Records from a data source

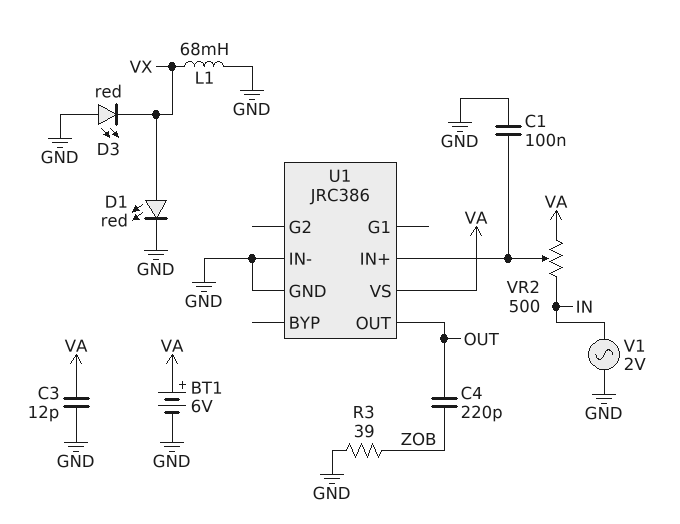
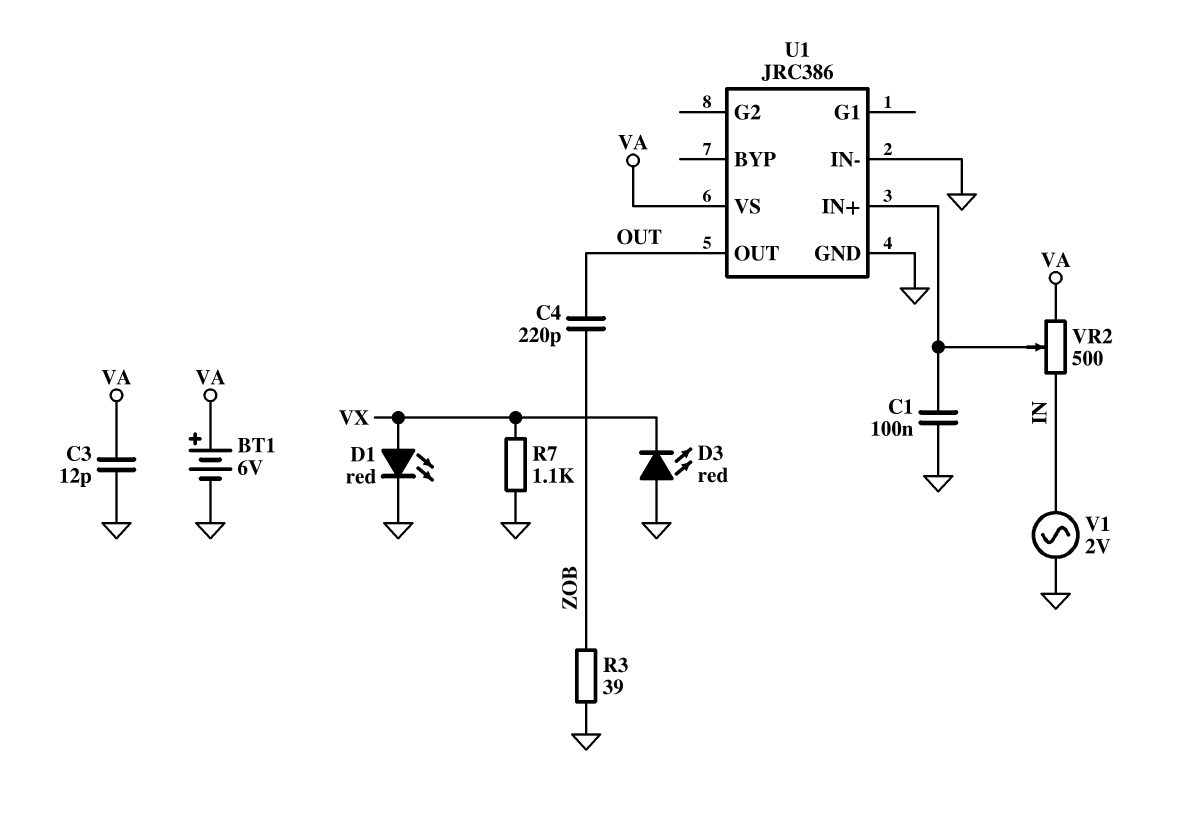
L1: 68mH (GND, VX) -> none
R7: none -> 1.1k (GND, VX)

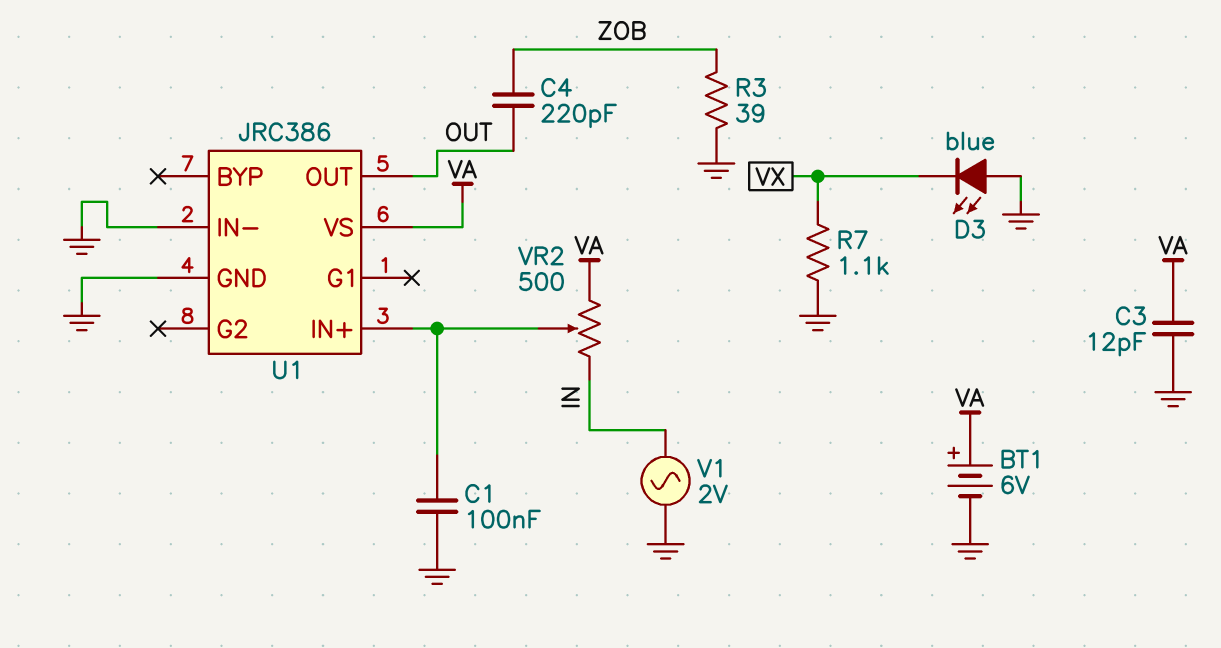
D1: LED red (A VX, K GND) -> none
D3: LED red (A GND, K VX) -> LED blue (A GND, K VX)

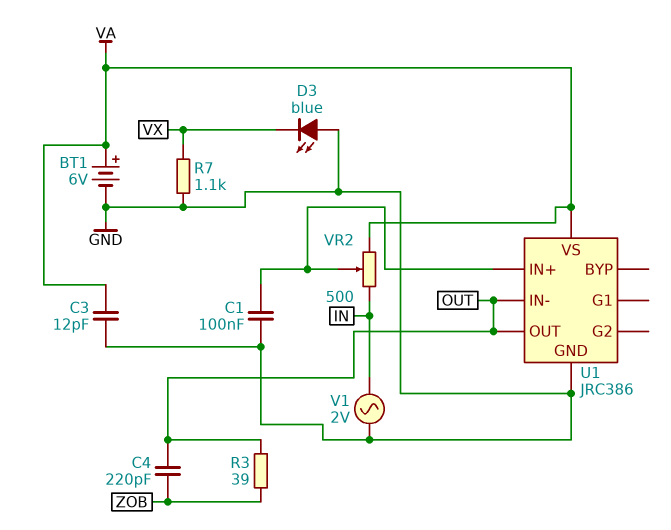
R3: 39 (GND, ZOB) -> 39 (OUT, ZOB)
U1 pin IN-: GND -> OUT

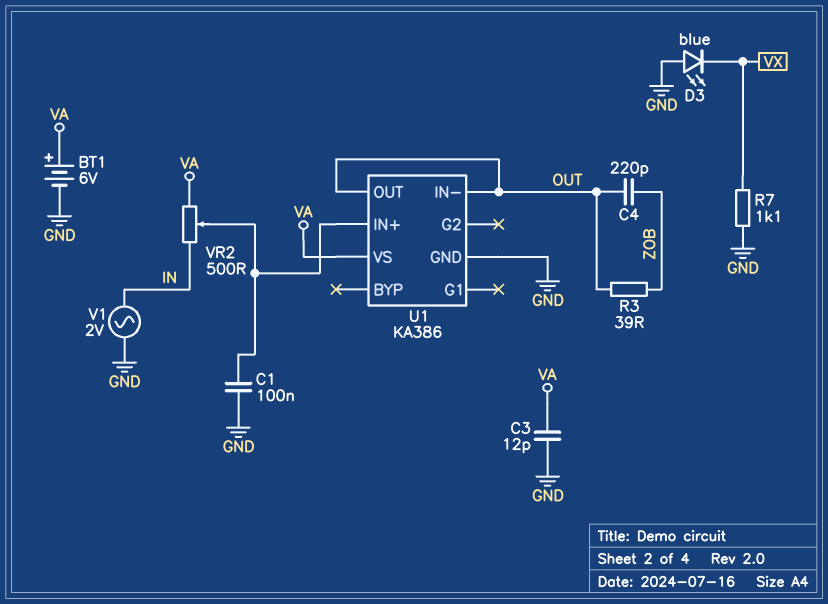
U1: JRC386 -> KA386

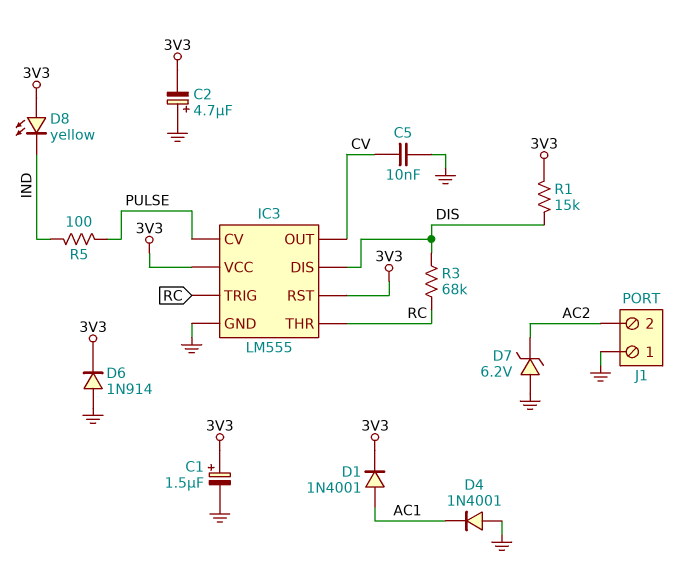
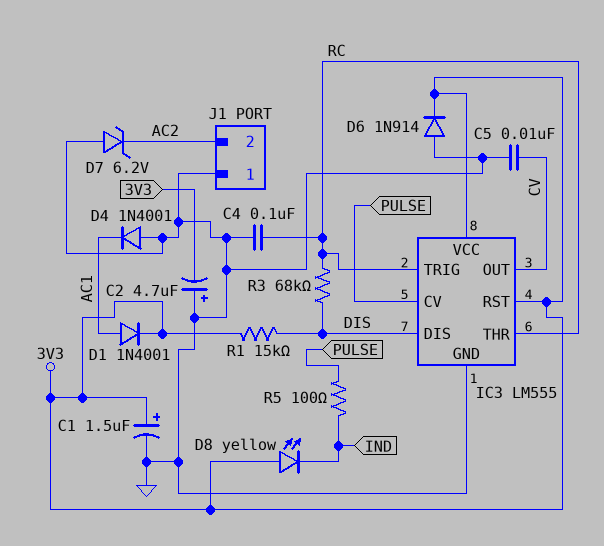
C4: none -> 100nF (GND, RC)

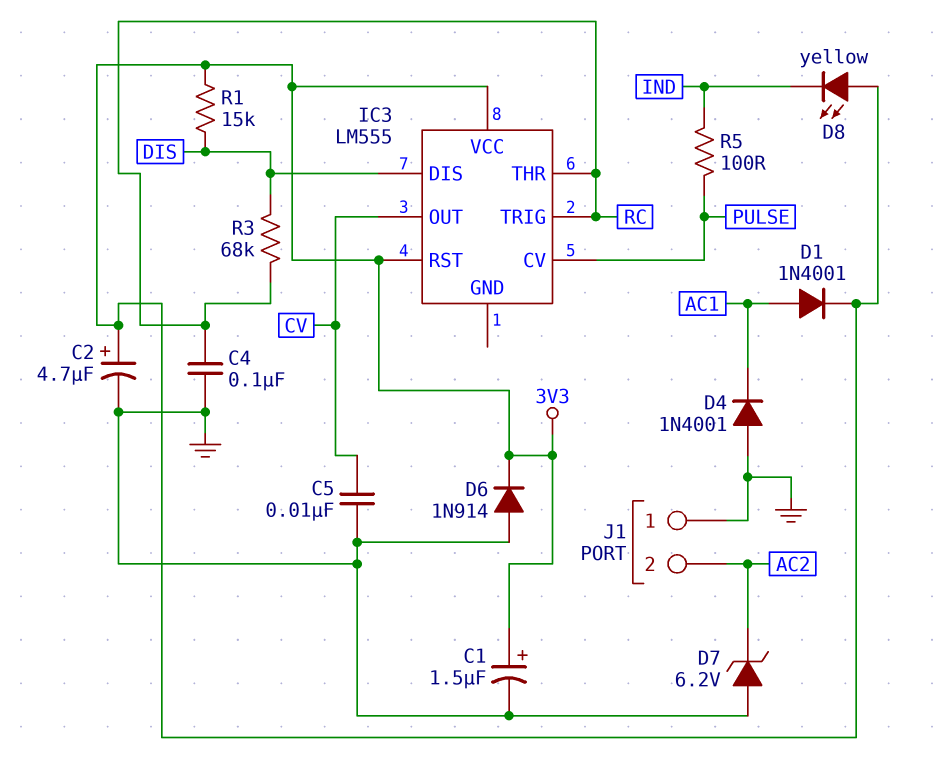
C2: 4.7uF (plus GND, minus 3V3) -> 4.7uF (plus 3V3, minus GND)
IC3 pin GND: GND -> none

> WHAT NEEDS TO BE DONE
Restate each entry verbatim and skip every image.

> WRITTEN SOLUTION
L1: 68mH (GND, VX) -> none
R7: none -> 1.1k (GND, VX)

D1: LED red (A VX, K GND) -> none
D3: LED red (A GND, K VX) -> LED blue (A GND, K VX)

R3: 39 (GND, ZOB) -> 39 (OUT, ZOB)
U1 pin IN-: GND -> OUT

U1: JRC386 -> KA386

C4: none -> 100nF (GND, RC)

C2: 4.7uF (plus GND, minus 3V3) -> 4.7uF (plus 3V3, minus GND)
IC3 pin GND: GND -> none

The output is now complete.